▶ [Records provided]:
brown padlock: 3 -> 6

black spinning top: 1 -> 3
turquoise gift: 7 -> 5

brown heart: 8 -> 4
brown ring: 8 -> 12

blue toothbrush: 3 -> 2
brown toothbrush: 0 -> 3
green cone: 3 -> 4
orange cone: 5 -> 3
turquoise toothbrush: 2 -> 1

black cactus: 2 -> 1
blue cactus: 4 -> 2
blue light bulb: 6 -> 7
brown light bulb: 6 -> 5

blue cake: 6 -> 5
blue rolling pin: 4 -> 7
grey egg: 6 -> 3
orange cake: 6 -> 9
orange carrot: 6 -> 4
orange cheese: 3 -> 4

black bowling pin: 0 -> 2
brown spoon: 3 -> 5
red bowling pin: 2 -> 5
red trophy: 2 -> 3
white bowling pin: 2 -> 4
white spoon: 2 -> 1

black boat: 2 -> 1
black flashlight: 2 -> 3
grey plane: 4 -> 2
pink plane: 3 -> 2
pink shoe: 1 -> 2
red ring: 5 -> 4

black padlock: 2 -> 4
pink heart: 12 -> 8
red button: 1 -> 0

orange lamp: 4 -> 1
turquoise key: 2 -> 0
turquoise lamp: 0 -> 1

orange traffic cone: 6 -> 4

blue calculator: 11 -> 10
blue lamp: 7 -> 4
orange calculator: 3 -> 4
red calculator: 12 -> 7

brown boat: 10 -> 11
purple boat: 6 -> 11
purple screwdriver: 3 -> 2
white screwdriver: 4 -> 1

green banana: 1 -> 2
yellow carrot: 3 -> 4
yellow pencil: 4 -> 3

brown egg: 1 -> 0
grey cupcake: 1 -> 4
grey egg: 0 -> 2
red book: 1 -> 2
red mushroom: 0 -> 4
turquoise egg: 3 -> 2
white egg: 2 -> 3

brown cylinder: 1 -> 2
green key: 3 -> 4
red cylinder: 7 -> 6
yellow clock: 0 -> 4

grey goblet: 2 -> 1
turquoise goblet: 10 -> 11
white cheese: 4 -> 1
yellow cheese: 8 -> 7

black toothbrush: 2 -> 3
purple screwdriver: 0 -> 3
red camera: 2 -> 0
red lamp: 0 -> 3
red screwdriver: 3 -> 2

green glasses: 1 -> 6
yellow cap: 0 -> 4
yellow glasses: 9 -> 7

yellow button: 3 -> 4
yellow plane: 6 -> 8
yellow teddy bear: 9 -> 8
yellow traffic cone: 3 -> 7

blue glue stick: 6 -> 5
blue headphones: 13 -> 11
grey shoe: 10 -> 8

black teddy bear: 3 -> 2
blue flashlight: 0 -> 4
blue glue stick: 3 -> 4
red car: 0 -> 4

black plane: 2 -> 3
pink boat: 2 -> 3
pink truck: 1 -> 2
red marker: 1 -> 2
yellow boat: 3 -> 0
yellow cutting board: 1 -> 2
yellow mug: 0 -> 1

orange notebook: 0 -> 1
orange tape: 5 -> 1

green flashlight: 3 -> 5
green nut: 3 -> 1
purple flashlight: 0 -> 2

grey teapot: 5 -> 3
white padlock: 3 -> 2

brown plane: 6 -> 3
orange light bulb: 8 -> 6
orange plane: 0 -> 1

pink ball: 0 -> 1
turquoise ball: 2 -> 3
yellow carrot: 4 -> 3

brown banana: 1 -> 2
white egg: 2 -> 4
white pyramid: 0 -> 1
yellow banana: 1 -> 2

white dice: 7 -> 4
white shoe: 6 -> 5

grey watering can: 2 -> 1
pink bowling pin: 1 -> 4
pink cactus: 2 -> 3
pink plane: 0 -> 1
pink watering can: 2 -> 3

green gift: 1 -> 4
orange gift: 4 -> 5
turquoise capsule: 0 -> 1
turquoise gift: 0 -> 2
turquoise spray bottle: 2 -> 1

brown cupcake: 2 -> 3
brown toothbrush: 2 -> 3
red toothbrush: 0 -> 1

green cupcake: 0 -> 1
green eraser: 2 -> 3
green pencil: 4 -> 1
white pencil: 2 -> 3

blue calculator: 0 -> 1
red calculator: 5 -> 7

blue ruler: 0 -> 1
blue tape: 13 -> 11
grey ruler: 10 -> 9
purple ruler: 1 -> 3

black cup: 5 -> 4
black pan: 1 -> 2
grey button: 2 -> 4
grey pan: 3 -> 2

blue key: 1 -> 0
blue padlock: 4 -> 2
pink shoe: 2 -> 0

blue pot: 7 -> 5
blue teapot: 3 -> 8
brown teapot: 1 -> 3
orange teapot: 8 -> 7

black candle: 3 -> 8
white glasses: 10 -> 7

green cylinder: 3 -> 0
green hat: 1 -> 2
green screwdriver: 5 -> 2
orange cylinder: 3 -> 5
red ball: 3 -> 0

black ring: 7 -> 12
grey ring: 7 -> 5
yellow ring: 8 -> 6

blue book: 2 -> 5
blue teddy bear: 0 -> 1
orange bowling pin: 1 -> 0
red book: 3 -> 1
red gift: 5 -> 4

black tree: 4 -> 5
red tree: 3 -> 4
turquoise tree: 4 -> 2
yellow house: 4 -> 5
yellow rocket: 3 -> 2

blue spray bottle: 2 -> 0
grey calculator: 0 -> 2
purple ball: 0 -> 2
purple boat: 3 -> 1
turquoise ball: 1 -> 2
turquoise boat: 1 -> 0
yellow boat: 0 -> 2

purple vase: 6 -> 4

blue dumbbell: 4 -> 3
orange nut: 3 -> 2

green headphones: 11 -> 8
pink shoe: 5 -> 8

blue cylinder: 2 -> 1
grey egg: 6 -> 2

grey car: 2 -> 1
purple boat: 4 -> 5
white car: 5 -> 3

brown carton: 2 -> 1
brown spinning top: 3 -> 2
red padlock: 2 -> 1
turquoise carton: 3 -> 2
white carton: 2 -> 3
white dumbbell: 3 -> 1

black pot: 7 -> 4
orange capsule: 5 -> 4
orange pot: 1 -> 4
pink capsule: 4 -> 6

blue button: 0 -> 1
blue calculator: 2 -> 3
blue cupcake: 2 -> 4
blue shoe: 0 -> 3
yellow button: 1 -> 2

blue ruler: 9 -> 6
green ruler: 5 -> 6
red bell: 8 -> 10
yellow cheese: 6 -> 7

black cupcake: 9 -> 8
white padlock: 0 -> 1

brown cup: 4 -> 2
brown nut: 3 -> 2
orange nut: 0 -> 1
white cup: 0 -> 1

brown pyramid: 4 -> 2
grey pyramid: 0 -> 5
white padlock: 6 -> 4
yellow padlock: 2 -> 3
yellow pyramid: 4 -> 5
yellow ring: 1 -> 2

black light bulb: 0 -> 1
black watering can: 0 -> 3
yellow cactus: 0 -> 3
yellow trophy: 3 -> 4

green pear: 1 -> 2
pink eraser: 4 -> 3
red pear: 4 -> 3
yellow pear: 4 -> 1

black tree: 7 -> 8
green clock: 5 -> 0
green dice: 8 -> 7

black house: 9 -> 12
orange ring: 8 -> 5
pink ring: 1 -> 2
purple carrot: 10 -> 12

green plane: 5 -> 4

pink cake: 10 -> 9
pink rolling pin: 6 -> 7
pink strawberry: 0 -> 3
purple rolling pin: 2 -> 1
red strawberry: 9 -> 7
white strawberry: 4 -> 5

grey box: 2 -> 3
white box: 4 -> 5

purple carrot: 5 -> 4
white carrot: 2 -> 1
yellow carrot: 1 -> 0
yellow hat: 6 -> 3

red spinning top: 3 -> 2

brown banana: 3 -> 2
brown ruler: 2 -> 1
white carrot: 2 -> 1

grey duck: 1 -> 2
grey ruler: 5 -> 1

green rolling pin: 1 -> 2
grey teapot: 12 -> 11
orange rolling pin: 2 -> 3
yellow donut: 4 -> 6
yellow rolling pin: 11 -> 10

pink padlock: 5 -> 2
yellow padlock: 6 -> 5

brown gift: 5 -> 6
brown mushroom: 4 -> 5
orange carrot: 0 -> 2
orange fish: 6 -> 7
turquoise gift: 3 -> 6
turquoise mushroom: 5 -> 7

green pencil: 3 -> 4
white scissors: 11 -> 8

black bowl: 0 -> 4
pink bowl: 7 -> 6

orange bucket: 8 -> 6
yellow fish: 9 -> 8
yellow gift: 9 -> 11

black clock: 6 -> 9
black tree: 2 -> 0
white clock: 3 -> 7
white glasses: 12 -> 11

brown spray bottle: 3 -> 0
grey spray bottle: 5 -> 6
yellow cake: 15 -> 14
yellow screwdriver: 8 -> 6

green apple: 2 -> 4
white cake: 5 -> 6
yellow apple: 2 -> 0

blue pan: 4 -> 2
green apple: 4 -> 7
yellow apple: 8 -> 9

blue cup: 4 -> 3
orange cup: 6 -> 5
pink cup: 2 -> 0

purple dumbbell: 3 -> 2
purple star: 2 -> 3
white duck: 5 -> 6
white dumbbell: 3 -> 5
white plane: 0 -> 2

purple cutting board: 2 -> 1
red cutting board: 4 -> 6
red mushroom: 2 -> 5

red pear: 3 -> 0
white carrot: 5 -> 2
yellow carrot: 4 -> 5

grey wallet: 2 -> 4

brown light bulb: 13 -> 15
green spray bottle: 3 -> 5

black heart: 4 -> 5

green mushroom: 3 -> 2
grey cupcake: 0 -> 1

▶ [The task]: Write out, from the lines above, only those from the line with "white spoon: 2 -> 1" to the line with "grey watering can: 2 -> 1", exactly as given, including the first and the last.

▶ [Answer to this task]:
white spoon: 2 -> 1

black boat: 2 -> 1
black flashlight: 2 -> 3
grey plane: 4 -> 2
pink plane: 3 -> 2
pink shoe: 1 -> 2
red ring: 5 -> 4

black padlock: 2 -> 4
pink heart: 12 -> 8
red button: 1 -> 0

orange lamp: 4 -> 1
turquoise key: 2 -> 0
turquoise lamp: 0 -> 1

orange traffic cone: 6 -> 4

blue calculator: 11 -> 10
blue lamp: 7 -> 4
orange calculator: 3 -> 4
red calculator: 12 -> 7

brown boat: 10 -> 11
purple boat: 6 -> 11
purple screwdriver: 3 -> 2
white screwdriver: 4 -> 1

green banana: 1 -> 2
yellow carrot: 3 -> 4
yellow pencil: 4 -> 3

brown egg: 1 -> 0
grey cupcake: 1 -> 4
grey egg: 0 -> 2
red book: 1 -> 2
red mushroom: 0 -> 4
turquoise egg: 3 -> 2
white egg: 2 -> 3

brown cylinder: 1 -> 2
green key: 3 -> 4
red cylinder: 7 -> 6
yellow clock: 0 -> 4

grey goblet: 2 -> 1
turquoise goblet: 10 -> 11
white cheese: 4 -> 1
yellow cheese: 8 -> 7

black toothbrush: 2 -> 3
purple screwdriver: 0 -> 3
red camera: 2 -> 0
red lamp: 0 -> 3
red screwdriver: 3 -> 2

green glasses: 1 -> 6
yellow cap: 0 -> 4
yellow glasses: 9 -> 7

yellow button: 3 -> 4
yellow plane: 6 -> 8
yellow teddy bear: 9 -> 8
yellow traffic cone: 3 -> 7

blue glue stick: 6 -> 5
blue headphones: 13 -> 11
grey shoe: 10 -> 8

black teddy bear: 3 -> 2
blue flashlight: 0 -> 4
blue glue stick: 3 -> 4
red car: 0 -> 4

black plane: 2 -> 3
pink boat: 2 -> 3
pink truck: 1 -> 2
red marker: 1 -> 2
yellow boat: 3 -> 0
yellow cutting board: 1 -> 2
yellow mug: 0 -> 1

orange notebook: 0 -> 1
orange tape: 5 -> 1

green flashlight: 3 -> 5
green nut: 3 -> 1
purple flashlight: 0 -> 2

grey teapot: 5 -> 3
white padlock: 3 -> 2

brown plane: 6 -> 3
orange light bulb: 8 -> 6
orange plane: 0 -> 1

pink ball: 0 -> 1
turquoise ball: 2 -> 3
yellow carrot: 4 -> 3

brown banana: 1 -> 2
white egg: 2 -> 4
white pyramid: 0 -> 1
yellow banana: 1 -> 2

white dice: 7 -> 4
white shoe: 6 -> 5

grey watering can: 2 -> 1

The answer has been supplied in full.